◆ Data to process ◆
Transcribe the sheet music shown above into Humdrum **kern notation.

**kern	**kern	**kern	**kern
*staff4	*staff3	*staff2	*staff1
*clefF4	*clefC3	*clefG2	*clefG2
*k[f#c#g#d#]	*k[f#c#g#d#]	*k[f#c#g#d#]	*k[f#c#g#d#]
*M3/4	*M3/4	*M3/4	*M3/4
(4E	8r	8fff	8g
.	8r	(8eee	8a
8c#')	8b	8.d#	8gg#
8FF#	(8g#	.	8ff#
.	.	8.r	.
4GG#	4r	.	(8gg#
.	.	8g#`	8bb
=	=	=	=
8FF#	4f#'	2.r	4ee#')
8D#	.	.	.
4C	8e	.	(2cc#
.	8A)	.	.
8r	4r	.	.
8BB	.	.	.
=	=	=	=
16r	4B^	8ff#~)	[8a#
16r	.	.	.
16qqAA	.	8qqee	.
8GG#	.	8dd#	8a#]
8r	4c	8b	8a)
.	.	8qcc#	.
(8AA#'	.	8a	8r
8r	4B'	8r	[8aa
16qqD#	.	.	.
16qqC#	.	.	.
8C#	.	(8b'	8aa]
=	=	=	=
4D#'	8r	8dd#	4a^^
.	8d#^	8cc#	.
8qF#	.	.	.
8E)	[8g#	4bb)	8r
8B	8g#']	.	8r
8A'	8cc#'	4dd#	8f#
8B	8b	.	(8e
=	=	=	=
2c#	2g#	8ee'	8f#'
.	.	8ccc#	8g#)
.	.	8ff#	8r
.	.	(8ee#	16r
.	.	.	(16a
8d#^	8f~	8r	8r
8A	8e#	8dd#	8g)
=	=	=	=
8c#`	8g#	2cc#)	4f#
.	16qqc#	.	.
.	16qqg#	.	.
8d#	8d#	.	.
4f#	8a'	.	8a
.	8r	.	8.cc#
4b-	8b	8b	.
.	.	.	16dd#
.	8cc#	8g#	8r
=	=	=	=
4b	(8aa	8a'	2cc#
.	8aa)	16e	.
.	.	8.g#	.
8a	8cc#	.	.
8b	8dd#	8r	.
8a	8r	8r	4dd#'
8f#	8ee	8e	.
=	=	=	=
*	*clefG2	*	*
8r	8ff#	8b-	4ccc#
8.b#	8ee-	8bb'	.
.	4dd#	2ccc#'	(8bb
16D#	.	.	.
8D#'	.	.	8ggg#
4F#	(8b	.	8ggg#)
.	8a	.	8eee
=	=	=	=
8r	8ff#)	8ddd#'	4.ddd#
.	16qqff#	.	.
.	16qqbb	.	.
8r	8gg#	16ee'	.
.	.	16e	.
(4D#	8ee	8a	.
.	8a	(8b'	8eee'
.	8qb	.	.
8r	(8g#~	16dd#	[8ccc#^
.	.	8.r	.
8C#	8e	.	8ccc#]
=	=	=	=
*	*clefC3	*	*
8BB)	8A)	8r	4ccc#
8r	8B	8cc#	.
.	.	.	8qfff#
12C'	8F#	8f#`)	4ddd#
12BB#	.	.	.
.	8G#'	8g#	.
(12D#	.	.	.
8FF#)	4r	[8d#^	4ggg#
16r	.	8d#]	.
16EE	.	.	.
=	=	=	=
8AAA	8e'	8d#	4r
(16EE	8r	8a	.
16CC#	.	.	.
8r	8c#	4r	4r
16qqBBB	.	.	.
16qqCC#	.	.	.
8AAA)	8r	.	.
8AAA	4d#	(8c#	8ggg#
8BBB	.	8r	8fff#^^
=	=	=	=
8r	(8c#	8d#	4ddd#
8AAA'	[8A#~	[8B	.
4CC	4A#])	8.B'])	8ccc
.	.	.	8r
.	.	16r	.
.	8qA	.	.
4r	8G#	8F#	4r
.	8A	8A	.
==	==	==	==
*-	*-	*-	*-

◆ Your goal ◆
Pull out every line above that contains the string "kern", matching case exactly.

◆ In response ◆
Transcribe the sheet music shown above into Humdrum **kern notation.
**kern	**kern	**kern	**kern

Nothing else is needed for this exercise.